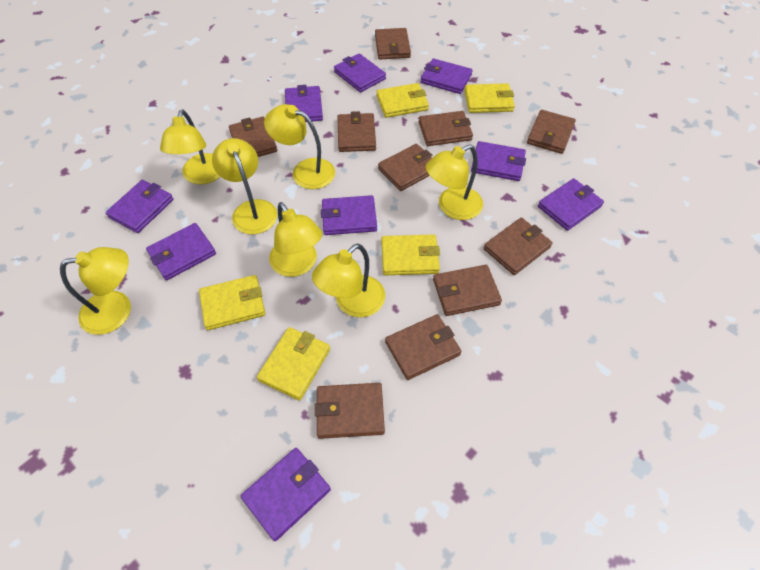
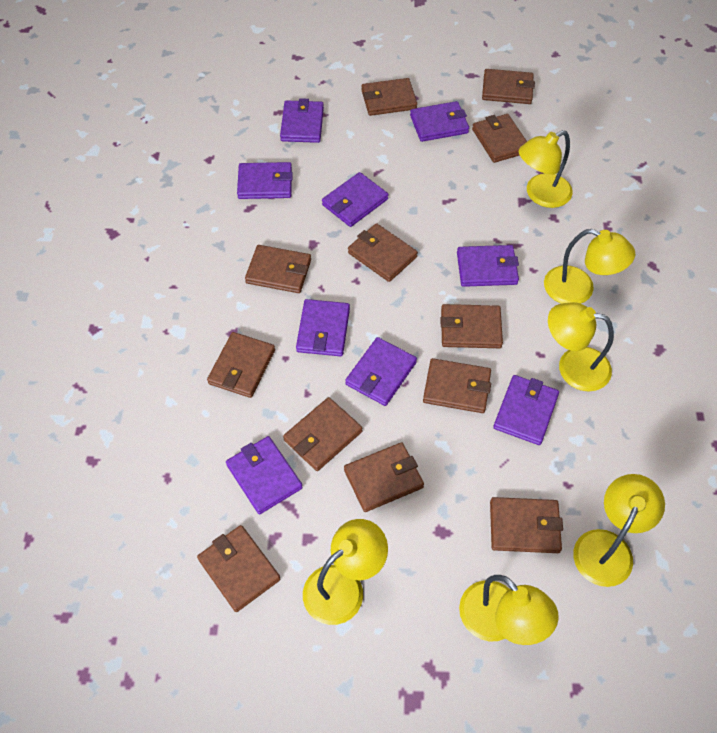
brown wallet: 10 -> 12
yellow lamp: 7 -> 6
yellow wallet: 5 -> 0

PROMPT
Your task is to set down each line above verbatim while excluding the pictures.

SOLUTION TO THE EXERCISE
brown wallet: 10 -> 12
yellow lamp: 7 -> 6
yellow wallet: 5 -> 0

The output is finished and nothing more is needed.